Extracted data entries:
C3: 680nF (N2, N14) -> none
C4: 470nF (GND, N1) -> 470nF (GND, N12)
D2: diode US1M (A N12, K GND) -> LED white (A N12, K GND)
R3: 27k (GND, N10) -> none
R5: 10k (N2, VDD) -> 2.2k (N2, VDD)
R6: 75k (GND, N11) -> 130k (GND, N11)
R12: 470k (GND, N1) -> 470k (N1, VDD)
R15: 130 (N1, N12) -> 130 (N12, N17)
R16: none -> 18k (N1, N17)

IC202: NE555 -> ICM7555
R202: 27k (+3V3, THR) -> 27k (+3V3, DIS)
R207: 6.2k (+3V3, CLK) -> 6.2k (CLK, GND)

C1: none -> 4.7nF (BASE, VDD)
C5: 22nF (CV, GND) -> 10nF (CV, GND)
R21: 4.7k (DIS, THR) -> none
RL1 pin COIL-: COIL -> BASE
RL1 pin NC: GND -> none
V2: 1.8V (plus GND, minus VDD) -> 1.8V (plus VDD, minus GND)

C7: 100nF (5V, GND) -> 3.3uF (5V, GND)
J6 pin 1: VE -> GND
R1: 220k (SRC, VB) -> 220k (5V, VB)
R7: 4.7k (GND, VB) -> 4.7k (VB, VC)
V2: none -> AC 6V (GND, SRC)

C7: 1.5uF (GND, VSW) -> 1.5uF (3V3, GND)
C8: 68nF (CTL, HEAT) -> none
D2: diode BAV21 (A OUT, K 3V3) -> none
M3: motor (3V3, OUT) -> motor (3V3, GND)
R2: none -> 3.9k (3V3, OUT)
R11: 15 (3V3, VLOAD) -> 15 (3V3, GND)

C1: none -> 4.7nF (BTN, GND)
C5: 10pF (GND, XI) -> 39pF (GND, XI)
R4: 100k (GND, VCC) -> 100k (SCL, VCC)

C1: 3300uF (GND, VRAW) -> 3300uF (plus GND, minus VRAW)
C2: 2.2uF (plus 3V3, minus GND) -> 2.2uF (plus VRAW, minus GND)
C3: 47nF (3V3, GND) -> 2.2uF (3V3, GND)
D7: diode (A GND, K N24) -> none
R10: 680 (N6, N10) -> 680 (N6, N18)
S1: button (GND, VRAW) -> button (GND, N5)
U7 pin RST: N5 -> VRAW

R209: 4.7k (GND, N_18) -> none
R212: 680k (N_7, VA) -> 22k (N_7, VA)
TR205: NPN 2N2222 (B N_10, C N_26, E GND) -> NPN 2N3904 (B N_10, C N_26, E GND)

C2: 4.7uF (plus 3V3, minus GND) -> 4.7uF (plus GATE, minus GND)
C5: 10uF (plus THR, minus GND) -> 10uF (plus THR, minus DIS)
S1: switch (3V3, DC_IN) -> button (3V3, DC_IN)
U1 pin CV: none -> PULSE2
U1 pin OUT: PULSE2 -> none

▸ **Work item**
Taking the entries from their first line through the line with "RL1 pin COIL-: COIL -> BASE", inclusive, restate each line word for word and give nothing else.

▸ **Exercise solution**
C3: 680nF (N2, N14) -> none
C4: 470nF (GND, N1) -> 470nF (GND, N12)
D2: diode US1M (A N12, K GND) -> LED white (A N12, K GND)
R3: 27k (GND, N10) -> none
R5: 10k (N2, VDD) -> 2.2k (N2, VDD)
R6: 75k (GND, N11) -> 130k (GND, N11)
R12: 470k (GND, N1) -> 470k (N1, VDD)
R15: 130 (N1, N12) -> 130 (N12, N17)
R16: none -> 18k (N1, N17)

IC202: NE555 -> ICM7555
R202: 27k (+3V3, THR) -> 27k (+3V3, DIS)
R207: 6.2k (+3V3, CLK) -> 6.2k (CLK, GND)

C1: none -> 4.7nF (BASE, VDD)
C5: 22nF (CV, GND) -> 10nF (CV, GND)
R21: 4.7k (DIS, THR) -> none
RL1 pin COIL-: COIL -> BASE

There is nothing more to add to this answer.